→ What needs to be done
Output the entries underneath exactly as they are.

→ Provided records
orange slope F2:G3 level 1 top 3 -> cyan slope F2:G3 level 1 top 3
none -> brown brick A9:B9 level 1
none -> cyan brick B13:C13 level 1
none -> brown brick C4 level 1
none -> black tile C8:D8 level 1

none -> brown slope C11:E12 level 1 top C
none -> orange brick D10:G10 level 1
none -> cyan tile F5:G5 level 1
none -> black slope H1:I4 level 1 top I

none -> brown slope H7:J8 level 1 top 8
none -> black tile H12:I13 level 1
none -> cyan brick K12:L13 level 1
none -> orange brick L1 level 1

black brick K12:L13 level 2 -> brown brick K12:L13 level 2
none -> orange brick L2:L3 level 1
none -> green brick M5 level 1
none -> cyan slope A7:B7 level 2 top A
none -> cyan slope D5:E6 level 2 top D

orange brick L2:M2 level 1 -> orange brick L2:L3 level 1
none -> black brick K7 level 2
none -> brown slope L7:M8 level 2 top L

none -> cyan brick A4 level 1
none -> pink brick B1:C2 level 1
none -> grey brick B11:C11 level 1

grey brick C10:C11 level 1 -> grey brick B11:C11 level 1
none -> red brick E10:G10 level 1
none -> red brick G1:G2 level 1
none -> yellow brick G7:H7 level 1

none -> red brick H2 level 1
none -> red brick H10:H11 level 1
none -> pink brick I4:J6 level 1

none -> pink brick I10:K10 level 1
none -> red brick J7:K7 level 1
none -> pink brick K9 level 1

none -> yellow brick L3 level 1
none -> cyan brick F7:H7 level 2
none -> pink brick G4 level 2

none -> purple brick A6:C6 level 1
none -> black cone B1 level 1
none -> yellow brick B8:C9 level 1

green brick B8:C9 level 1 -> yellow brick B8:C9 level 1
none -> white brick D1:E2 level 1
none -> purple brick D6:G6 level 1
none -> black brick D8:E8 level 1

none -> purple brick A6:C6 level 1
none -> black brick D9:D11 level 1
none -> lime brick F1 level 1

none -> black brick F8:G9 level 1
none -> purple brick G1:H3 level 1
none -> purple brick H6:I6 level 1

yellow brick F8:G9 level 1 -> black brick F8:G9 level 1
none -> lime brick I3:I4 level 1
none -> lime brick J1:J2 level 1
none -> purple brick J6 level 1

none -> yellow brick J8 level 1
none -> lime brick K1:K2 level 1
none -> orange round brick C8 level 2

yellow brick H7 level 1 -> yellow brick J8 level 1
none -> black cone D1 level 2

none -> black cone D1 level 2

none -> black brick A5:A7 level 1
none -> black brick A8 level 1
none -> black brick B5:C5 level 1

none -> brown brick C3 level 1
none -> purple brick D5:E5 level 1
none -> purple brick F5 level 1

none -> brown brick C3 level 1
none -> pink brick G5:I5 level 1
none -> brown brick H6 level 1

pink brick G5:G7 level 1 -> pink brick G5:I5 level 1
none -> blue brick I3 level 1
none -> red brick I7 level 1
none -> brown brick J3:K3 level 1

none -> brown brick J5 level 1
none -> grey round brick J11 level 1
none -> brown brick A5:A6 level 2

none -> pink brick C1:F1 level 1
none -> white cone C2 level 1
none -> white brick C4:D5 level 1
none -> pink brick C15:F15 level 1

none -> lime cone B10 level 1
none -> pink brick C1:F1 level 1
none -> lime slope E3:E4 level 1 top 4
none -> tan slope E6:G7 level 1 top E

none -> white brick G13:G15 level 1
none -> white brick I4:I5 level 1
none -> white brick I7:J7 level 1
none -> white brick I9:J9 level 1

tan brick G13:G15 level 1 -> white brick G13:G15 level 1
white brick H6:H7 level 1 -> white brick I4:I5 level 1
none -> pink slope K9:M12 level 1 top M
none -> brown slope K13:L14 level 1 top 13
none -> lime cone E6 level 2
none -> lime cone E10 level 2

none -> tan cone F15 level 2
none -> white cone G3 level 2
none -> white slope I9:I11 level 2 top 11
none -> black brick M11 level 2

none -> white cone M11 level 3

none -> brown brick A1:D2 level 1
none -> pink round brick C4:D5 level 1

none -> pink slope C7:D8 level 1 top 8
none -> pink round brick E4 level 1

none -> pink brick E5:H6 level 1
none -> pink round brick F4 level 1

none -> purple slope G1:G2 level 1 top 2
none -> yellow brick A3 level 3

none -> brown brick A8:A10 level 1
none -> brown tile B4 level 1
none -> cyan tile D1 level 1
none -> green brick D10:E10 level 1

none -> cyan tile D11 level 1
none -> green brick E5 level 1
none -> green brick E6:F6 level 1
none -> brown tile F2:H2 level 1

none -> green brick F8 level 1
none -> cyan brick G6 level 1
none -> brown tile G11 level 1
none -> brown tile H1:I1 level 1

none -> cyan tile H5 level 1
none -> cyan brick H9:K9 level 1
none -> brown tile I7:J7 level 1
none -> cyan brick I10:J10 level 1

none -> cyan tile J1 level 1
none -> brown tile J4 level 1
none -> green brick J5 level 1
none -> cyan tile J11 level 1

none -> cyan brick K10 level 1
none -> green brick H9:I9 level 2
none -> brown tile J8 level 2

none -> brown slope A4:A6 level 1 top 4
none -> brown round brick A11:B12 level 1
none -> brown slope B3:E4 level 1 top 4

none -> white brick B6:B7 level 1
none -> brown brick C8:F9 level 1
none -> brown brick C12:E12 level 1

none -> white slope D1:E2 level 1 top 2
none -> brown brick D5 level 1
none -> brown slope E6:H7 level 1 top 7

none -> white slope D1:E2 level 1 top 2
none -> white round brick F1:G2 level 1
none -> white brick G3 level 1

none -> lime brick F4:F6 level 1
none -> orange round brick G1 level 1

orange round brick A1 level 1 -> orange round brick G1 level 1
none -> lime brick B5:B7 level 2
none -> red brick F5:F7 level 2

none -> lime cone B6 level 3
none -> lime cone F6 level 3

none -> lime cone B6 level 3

→ Response area
orange slope F2:G3 level 1 top 3 -> cyan slope F2:G3 level 1 top 3
none -> brown brick A9:B9 level 1
none -> cyan brick B13:C13 level 1
none -> brown brick C4 level 1
none -> black tile C8:D8 level 1

none -> brown slope C11:E12 level 1 top C
none -> orange brick D10:G10 level 1
none -> cyan tile F5:G5 level 1
none -> black slope H1:I4 level 1 top I

none -> brown slope H7:J8 level 1 top 8
none -> black tile H12:I13 level 1
none -> cyan brick K12:L13 level 1
none -> orange brick L1 level 1

black brick K12:L13 level 2 -> brown brick K12:L13 level 2
none -> orange brick L2:L3 level 1
none -> green brick M5 level 1
none -> cyan slope A7:B7 level 2 top A
none -> cyan slope D5:E6 level 2 top D

orange brick L2:M2 level 1 -> orange brick L2:L3 level 1
none -> black brick K7 level 2
none -> brown slope L7:M8 level 2 top L

none -> cyan brick A4 level 1
none -> pink brick B1:C2 level 1
none -> grey brick B11:C11 level 1

grey brick C10:C11 level 1 -> grey brick B11:C11 level 1
none -> red brick E10:G10 level 1
none -> red brick G1:G2 level 1
none -> yellow brick G7:H7 level 1

none -> red brick H2 level 1
none -> red brick H10:H11 level 1
none -> pink brick I4:J6 level 1

none -> pink brick I10:K10 level 1
none -> red brick J7:K7 level 1
none -> pink brick K9 level 1

none -> yellow brick L3 level 1
none -> cyan brick F7:H7 level 2
none -> pink brick G4 level 2

none -> purple brick A6:C6 level 1
none -> black cone B1 level 1
none -> yellow brick B8:C9 level 1

green brick B8:C9 level 1 -> yellow brick B8:C9 level 1
none -> white brick D1:E2 level 1
none -> purple brick D6:G6 level 1
none -> black brick D8:E8 level 1

none -> purple brick A6:C6 level 1
none -> black brick D9:D11 level 1
none -> lime brick F1 level 1

none -> black brick F8:G9 level 1
none -> purple brick G1:H3 level 1
none -> purple brick H6:I6 level 1

yellow brick F8:G9 level 1 -> black brick F8:G9 level 1
none -> lime brick I3:I4 level 1
none -> lime brick J1:J2 level 1
none -> purple brick J6 level 1

none -> yellow brick J8 level 1
none -> lime brick K1:K2 level 1
none -> orange round brick C8 level 2

yellow brick H7 level 1 -> yellow brick J8 level 1
none -> black cone D1 level 2

none -> black cone D1 level 2

none -> black brick A5:A7 level 1
none -> black brick A8 level 1
none -> black brick B5:C5 level 1

none -> brown brick C3 level 1
none -> purple brick D5:E5 level 1
none -> purple brick F5 level 1

none -> brown brick C3 level 1
none -> pink brick G5:I5 level 1
none -> brown brick H6 level 1

pink brick G5:G7 level 1 -> pink brick G5:I5 level 1
none -> blue brick I3 level 1
none -> red brick I7 level 1
none -> brown brick J3:K3 level 1

none -> brown brick J5 level 1
none -> grey round brick J11 level 1
none -> brown brick A5:A6 level 2

none -> pink brick C1:F1 level 1
none -> white cone C2 level 1
none -> white brick C4:D5 level 1
none -> pink brick C15:F15 level 1

none -> lime cone B10 level 1
none -> pink brick C1:F1 level 1
none -> lime slope E3:E4 level 1 top 4
none -> tan slope E6:G7 level 1 top E

none -> white brick G13:G15 level 1
none -> white brick I4:I5 level 1
none -> white brick I7:J7 level 1
none -> white brick I9:J9 level 1

tan brick G13:G15 level 1 -> white brick G13:G15 level 1
white brick H6:H7 level 1 -> white brick I4:I5 level 1
none -> pink slope K9:M12 level 1 top M
none -> brown slope K13:L14 level 1 top 13
none -> lime cone E6 level 2
none -> lime cone E10 level 2

none -> tan cone F15 level 2
none -> white cone G3 level 2
none -> white slope I9:I11 level 2 top 11
none -> black brick M11 level 2

none -> white cone M11 level 3

none -> brown brick A1:D2 level 1
none -> pink round brick C4:D5 level 1

none -> pink slope C7:D8 level 1 top 8
none -> pink round brick E4 level 1

none -> pink brick E5:H6 level 1
none -> pink round brick F4 level 1

none -> purple slope G1:G2 level 1 top 2
none -> yellow brick A3 level 3

none -> brown brick A8:A10 level 1
none -> brown tile B4 level 1
none -> cyan tile D1 level 1
none -> green brick D10:E10 level 1

none -> cyan tile D11 level 1
none -> green brick E5 level 1
none -> green brick E6:F6 level 1
none -> brown tile F2:H2 level 1

none -> green brick F8 level 1
none -> cyan brick G6 level 1
none -> brown tile G11 level 1
none -> brown tile H1:I1 level 1

none -> cyan tile H5 level 1
none -> cyan brick H9:K9 level 1
none -> brown tile I7:J7 level 1
none -> cyan brick I10:J10 level 1

none -> cyan tile J1 level 1
none -> brown tile J4 level 1
none -> green brick J5 level 1
none -> cyan tile J11 level 1

none -> cyan brick K10 level 1
none -> green brick H9:I9 level 2
none -> brown tile J8 level 2

none -> brown slope A4:A6 level 1 top 4
none -> brown round brick A11:B12 level 1
none -> brown slope B3:E4 level 1 top 4

none -> white brick B6:B7 level 1
none -> brown brick C8:F9 level 1
none -> brown brick C12:E12 level 1

none -> white slope D1:E2 level 1 top 2
none -> brown brick D5 level 1
none -> brown slope E6:H7 level 1 top 7

none -> white slope D1:E2 level 1 top 2
none -> white round brick F1:G2 level 1
none -> white brick G3 level 1

none -> lime brick F4:F6 level 1
none -> orange round brick G1 level 1

orange round brick A1 level 1 -> orange round brick G1 level 1
none -> lime brick B5:B7 level 2
none -> red brick F5:F7 level 2

none -> lime cone B6 level 3
none -> lime cone F6 level 3

none -> lime cone B6 level 3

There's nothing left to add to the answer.